(Data excerpts)
BEGIN
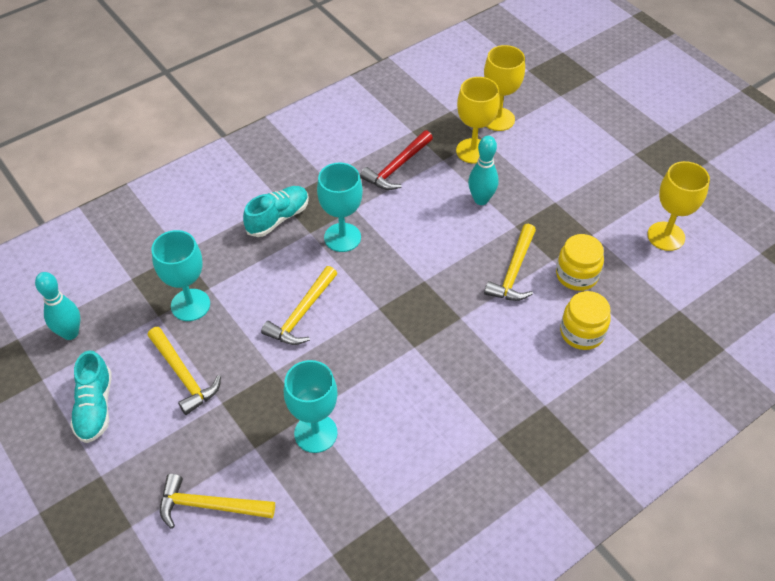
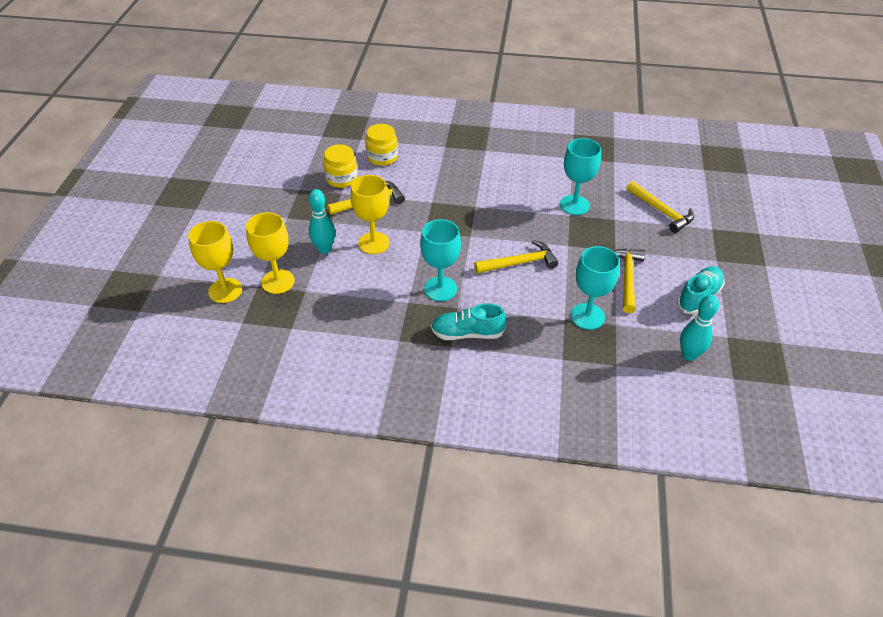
camera: 135 degrees left, 5 degrees down
(397, 167) = (341, 309): red hammer -> none
(666, 236) = (266, 163): yellow goblet -> yellow goblet (374, 243)

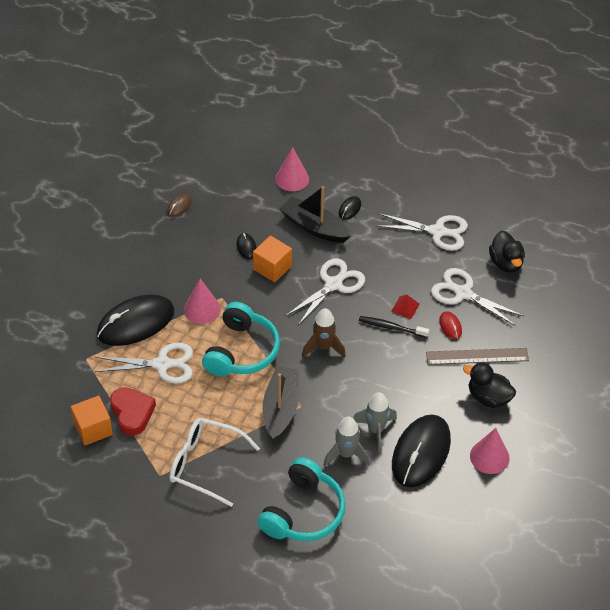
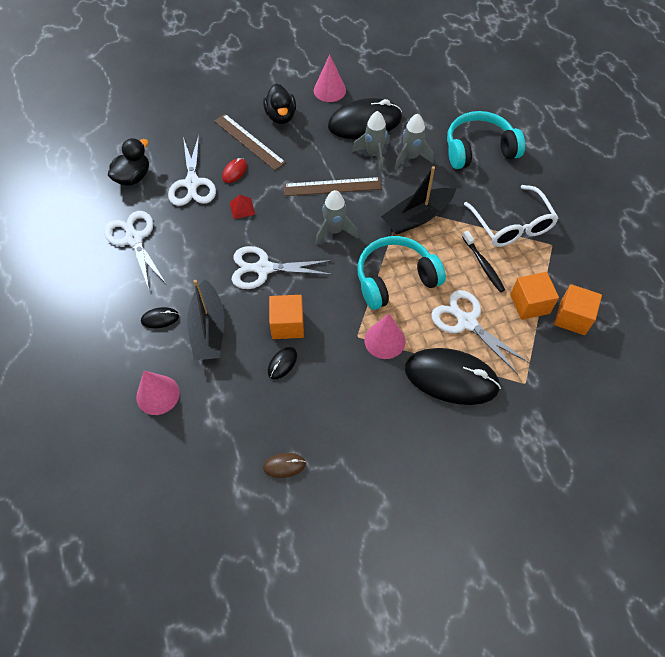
camera: 130 degrees left, 10 degrees up
(132, 413) = (529, 304): red heart -> orange cube
(323, 347) = (334, 231): brown rocket -> grey rocket
(369, 377) = (332, 187): none -> brown ruler
(391, 327) = (271, 204): black toothbrush -> black toothbrush (483, 265)

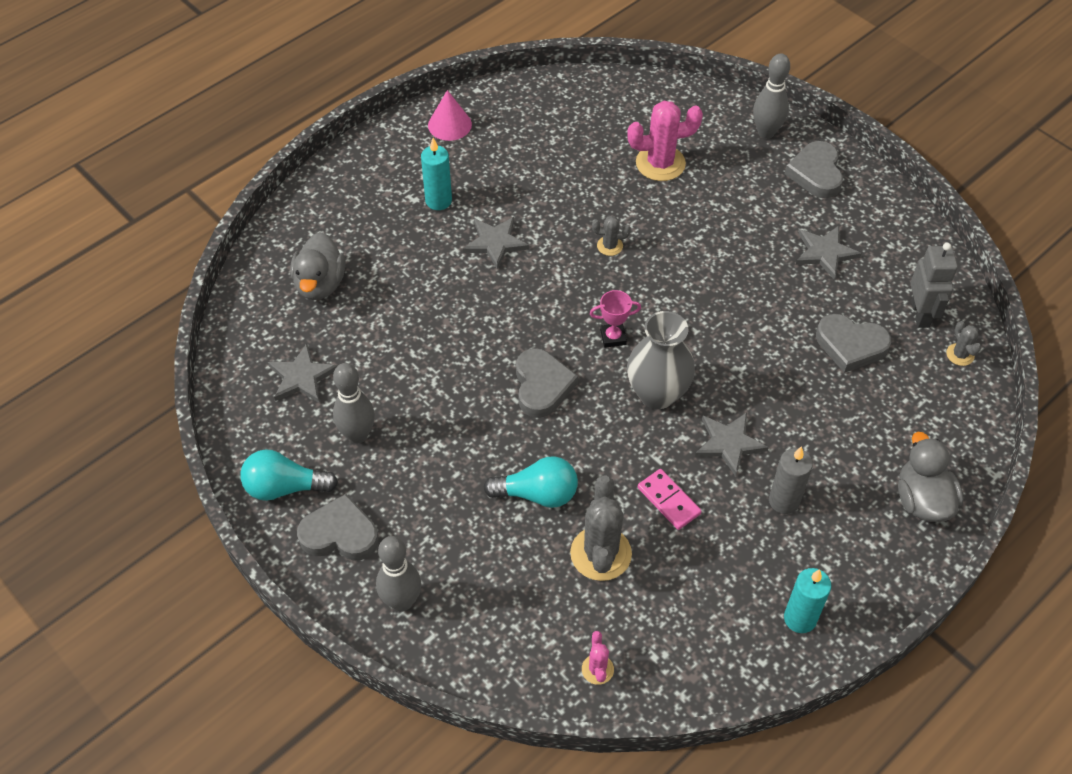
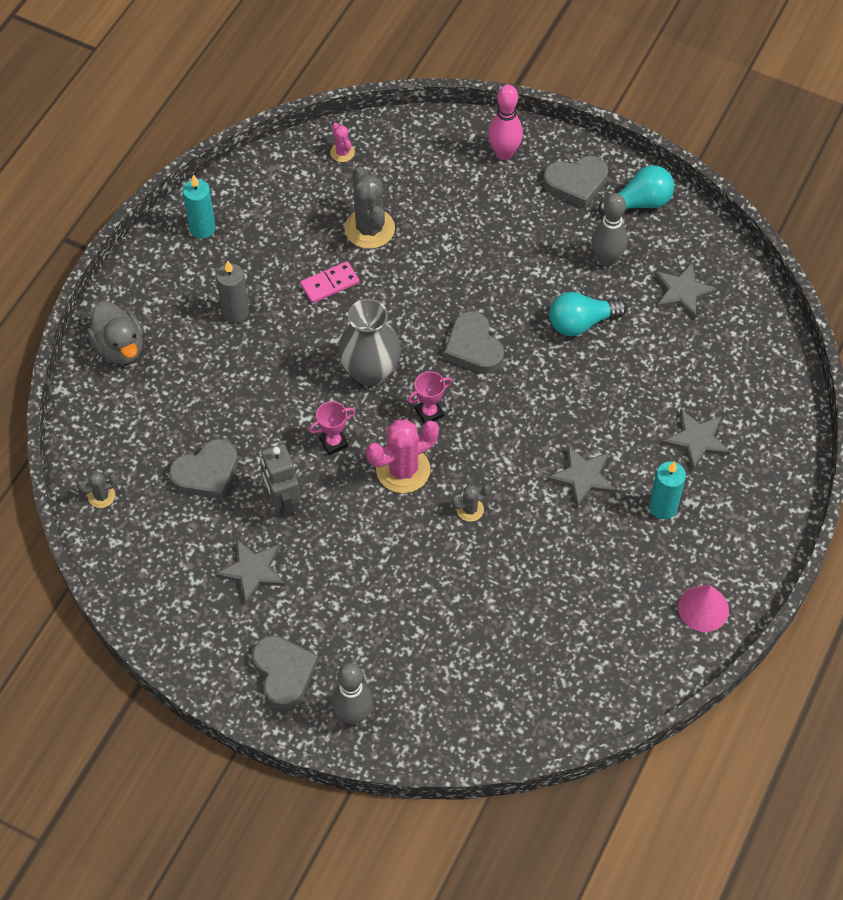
camera: 160 degrees right, 5 degrees up
(320, 284) = (722, 381): grey duck -> none
(402, 601) = (504, 153): grey bowling pin -> pink bowling pin
(537, 494) = (437, 257): turquoise light bulb -> turquoise light bulb (581, 323)
(660, 163) = (456, 631): pink cactus -> pink cactus (403, 470)
(669, 500) = (330, 284): pink domino -> pink domino turned 60 degrees counterclockwise
(717, 337) = (333, 442): none -> pink trophy
(729, 443) = (294, 346): grey star -> grey star (696, 440)
(850, 345) = (206, 473): grey heart -> grey heart turned 150 degrees clockwise
(920, 314) = (144, 529): grey robot -> grey robot (282, 502)
(960, 354) = (101, 496): grey cactus -> grey cactus turned 75 degrees counterclockwise

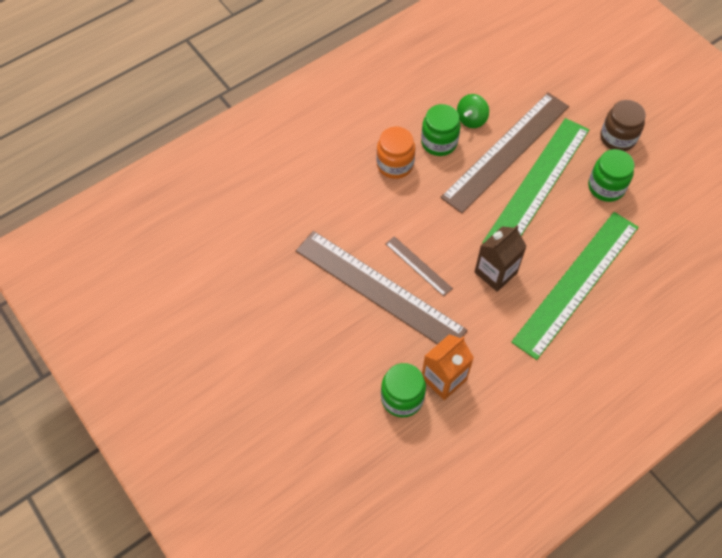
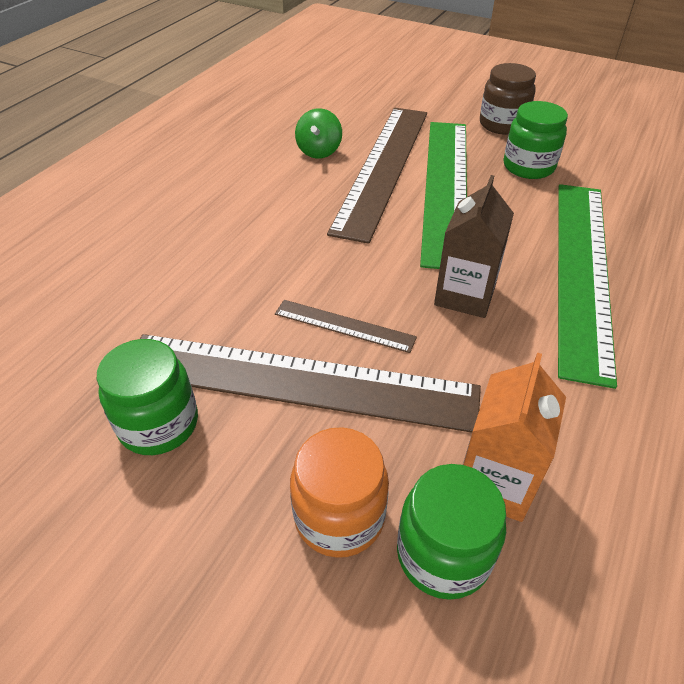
camera: 25 degrees left, 15 degrees down
(395, 164) = (241, 219): orange jar -> orange jar (339, 516)
(439, 142) = (290, 182): green jar -> green jar (159, 424)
END
■ ACTION ITEM
Drop the pictures and reproduce the rest of the data above exactly.

■ COMPLETED EXERCISE
camera: 135 degrees left, 5 degrees down
(397, 167) = (341, 309): red hammer -> none
(666, 236) = (266, 163): yellow goblet -> yellow goblet (374, 243)

camera: 130 degrees left, 10 degrees up
(132, 413) = (529, 304): red heart -> orange cube
(323, 347) = (334, 231): brown rocket -> grey rocket
(369, 377) = (332, 187): none -> brown ruler
(391, 327) = (271, 204): black toothbrush -> black toothbrush (483, 265)

camera: 160 degrees right, 5 degrees up
(320, 284) = (722, 381): grey duck -> none
(402, 601) = (504, 153): grey bowling pin -> pink bowling pin
(537, 494) = (437, 257): turquoise light bulb -> turquoise light bulb (581, 323)
(660, 163) = (456, 631): pink cactus -> pink cactus (403, 470)
(669, 500) = (330, 284): pink domino -> pink domino turned 60 degrees counterclockwise
(717, 337) = (333, 442): none -> pink trophy
(729, 443) = (294, 346): grey star -> grey star (696, 440)
(850, 345) = (206, 473): grey heart -> grey heart turned 150 degrees clockwise
(920, 314) = (144, 529): grey robot -> grey robot (282, 502)
(960, 354) = (101, 496): grey cactus -> grey cactus turned 75 degrees counterclockwise

camera: 25 degrees left, 15 degrees down
(395, 164) = (241, 219): orange jar -> orange jar (339, 516)
(439, 142) = (290, 182): green jar -> green jar (159, 424)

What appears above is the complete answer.